*** Opening of Data records ***

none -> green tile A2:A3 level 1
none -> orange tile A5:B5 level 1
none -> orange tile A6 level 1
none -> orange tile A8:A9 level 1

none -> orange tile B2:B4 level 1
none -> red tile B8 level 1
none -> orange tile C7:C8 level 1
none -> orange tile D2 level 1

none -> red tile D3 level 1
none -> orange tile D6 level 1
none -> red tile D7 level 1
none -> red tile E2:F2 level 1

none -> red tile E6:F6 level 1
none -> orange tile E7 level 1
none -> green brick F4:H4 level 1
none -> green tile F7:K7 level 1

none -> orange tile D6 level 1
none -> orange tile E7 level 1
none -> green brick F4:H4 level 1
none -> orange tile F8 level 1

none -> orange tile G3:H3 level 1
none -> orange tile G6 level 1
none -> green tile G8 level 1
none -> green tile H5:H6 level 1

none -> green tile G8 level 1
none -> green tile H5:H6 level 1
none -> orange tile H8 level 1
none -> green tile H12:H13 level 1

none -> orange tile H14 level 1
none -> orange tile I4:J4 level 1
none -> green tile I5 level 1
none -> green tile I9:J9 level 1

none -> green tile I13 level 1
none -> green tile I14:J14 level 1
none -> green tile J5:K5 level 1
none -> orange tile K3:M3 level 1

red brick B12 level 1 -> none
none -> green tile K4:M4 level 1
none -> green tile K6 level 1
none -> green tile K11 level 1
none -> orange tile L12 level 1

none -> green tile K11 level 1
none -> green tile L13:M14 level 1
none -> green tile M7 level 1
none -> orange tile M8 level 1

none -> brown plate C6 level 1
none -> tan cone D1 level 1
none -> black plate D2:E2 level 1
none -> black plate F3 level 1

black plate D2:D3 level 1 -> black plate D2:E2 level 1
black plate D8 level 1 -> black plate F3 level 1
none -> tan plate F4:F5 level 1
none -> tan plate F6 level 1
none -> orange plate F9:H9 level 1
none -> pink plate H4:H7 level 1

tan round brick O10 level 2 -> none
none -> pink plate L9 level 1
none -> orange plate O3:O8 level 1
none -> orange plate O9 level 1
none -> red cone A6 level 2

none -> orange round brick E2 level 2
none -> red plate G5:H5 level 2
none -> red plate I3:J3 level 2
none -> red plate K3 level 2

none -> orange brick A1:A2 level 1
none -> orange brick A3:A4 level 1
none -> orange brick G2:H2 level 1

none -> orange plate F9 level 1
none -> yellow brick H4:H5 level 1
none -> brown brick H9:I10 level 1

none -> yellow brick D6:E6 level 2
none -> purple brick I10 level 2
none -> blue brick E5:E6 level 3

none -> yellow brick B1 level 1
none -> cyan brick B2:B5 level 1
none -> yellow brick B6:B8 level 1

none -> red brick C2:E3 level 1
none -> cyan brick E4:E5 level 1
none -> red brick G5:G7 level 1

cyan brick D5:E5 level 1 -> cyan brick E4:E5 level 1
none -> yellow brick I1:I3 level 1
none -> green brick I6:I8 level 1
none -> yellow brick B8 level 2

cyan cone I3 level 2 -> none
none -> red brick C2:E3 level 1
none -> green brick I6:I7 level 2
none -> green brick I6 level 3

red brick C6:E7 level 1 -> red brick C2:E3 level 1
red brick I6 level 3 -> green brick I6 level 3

*** Close of Data records ***

• [Task details]: From the line containing "none -> red plate K3 level 2" through the last line of the entries above, print every line exactly, including both ends, and nothing else.

• [Task solution]:
none -> red plate K3 level 2

none -> orange brick A1:A2 level 1
none -> orange brick A3:A4 level 1
none -> orange brick G2:H2 level 1

none -> orange plate F9 level 1
none -> yellow brick H4:H5 level 1
none -> brown brick H9:I10 level 1

none -> yellow brick D6:E6 level 2
none -> purple brick I10 level 2
none -> blue brick E5:E6 level 3

none -> yellow brick B1 level 1
none -> cyan brick B2:B5 level 1
none -> yellow brick B6:B8 level 1

none -> red brick C2:E3 level 1
none -> cyan brick E4:E5 level 1
none -> red brick G5:G7 level 1

cyan brick D5:E5 level 1 -> cyan brick E4:E5 level 1
none -> yellow brick I1:I3 level 1
none -> green brick I6:I8 level 1
none -> yellow brick B8 level 2

cyan cone I3 level 2 -> none
none -> red brick C2:E3 level 1
none -> green brick I6:I7 level 2
none -> green brick I6 level 3

red brick C6:E7 level 1 -> red brick C2:E3 level 1
red brick I6 level 3 -> green brick I6 level 3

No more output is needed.